Required work = From the line with "none -> orange brick A1 level 1" through the final line below, restate each line word for word and return nothing else.

Records supplied =
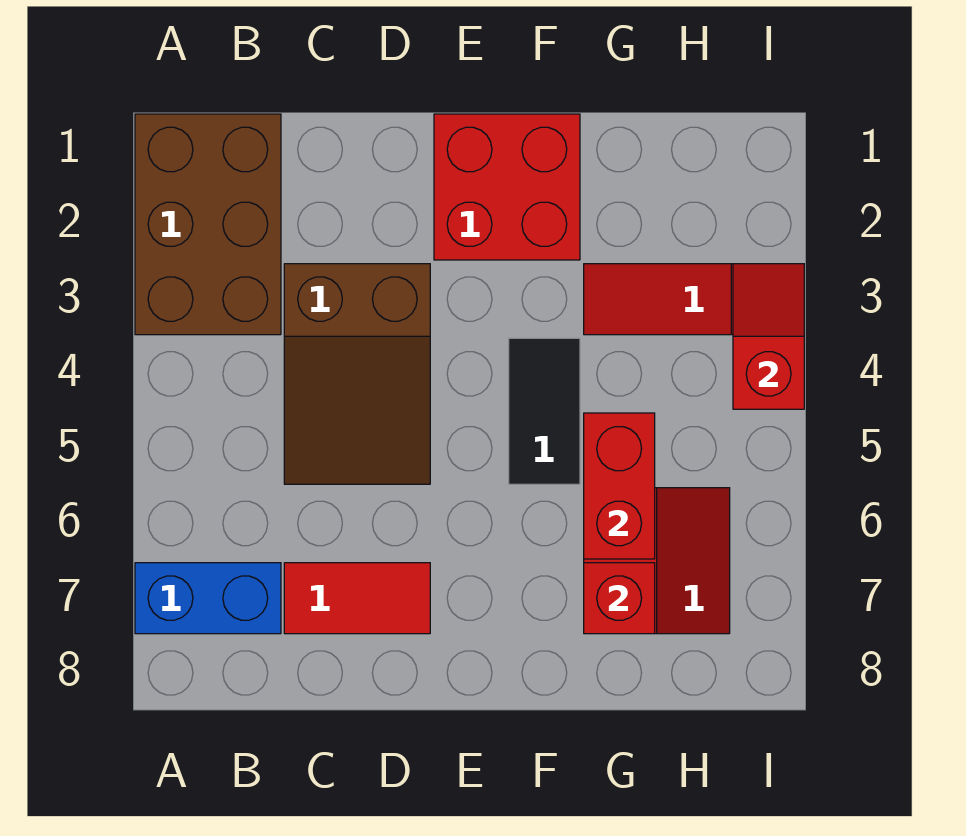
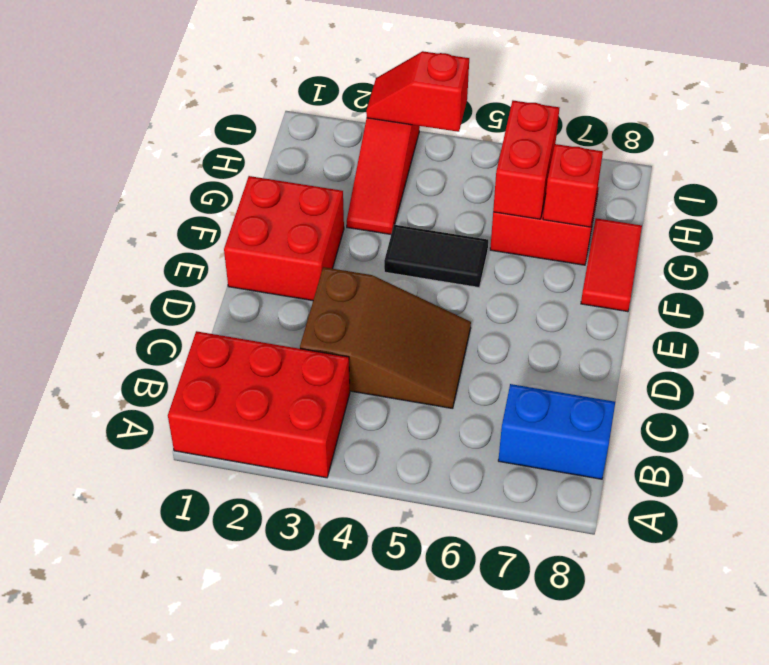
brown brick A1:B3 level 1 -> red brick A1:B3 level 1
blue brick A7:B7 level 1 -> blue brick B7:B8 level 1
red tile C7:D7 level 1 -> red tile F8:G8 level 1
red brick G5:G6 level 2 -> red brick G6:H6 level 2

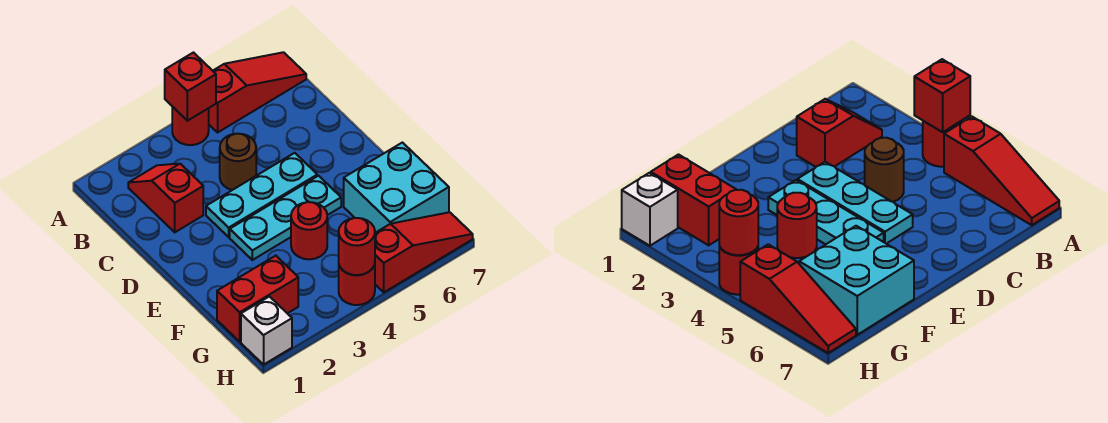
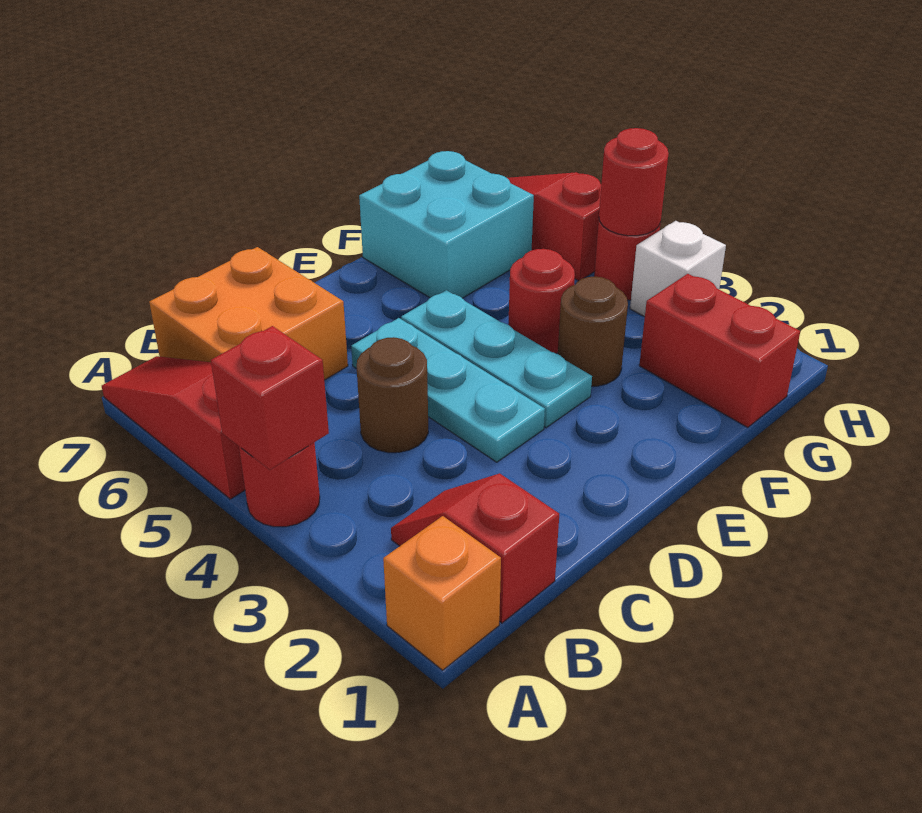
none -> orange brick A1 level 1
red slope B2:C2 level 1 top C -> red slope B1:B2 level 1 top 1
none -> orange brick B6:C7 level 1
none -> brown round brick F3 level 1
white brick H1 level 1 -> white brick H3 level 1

Solution for this exercise =
none -> orange brick A1 level 1
red slope B2:C2 level 1 top C -> red slope B1:B2 level 1 top 1
none -> orange brick B6:C7 level 1
none -> brown round brick F3 level 1
white brick H1 level 1 -> white brick H3 level 1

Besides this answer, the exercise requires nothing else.